Count how many lines of the data include the string "minus", then say that number and stop.

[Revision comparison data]
Start of Block

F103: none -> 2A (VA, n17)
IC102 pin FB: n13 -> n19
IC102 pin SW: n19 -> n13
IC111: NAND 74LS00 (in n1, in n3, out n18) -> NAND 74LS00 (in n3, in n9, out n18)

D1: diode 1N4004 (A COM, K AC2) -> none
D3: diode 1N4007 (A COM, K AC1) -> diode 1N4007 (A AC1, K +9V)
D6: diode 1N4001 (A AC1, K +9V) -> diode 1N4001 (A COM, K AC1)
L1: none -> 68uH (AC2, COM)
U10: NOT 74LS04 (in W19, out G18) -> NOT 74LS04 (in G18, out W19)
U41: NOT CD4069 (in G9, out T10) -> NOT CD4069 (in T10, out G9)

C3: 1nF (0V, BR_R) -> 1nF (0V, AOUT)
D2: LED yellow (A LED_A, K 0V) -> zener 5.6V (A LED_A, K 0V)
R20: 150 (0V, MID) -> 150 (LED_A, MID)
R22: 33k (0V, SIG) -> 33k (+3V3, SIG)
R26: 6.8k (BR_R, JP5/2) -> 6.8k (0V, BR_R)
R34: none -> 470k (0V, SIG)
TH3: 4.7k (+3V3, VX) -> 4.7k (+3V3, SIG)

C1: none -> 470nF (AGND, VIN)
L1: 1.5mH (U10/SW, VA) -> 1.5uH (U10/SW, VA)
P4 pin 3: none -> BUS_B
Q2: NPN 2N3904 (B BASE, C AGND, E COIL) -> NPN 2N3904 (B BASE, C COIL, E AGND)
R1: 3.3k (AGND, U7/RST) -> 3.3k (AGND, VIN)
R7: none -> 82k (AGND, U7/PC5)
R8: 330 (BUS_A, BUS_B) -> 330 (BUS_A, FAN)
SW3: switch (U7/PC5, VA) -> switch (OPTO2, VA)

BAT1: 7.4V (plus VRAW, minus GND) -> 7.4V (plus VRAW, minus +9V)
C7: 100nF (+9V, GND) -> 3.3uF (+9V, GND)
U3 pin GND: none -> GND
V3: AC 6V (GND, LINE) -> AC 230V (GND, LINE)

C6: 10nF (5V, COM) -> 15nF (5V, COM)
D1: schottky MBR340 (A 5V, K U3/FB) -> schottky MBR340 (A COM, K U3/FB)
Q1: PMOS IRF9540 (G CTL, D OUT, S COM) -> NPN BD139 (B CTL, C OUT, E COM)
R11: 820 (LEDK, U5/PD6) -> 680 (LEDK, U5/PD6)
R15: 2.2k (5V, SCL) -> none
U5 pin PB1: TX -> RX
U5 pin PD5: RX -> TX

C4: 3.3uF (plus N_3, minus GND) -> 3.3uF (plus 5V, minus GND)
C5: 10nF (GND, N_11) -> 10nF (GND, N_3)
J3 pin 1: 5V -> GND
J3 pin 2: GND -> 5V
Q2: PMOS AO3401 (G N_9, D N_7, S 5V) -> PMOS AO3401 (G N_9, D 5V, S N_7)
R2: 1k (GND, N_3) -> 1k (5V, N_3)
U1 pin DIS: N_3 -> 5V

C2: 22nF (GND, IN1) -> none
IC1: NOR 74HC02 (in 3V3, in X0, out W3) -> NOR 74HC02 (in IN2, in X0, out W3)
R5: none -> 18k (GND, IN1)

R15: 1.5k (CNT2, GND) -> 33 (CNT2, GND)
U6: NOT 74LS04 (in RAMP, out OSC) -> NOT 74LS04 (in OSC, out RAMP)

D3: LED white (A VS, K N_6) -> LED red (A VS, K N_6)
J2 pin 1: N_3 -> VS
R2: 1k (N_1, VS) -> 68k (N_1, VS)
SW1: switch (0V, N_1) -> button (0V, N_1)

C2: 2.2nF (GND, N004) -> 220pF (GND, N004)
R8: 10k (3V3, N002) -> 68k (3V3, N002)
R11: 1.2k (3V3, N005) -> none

End of Block

RESULT OF THIS TASK: 2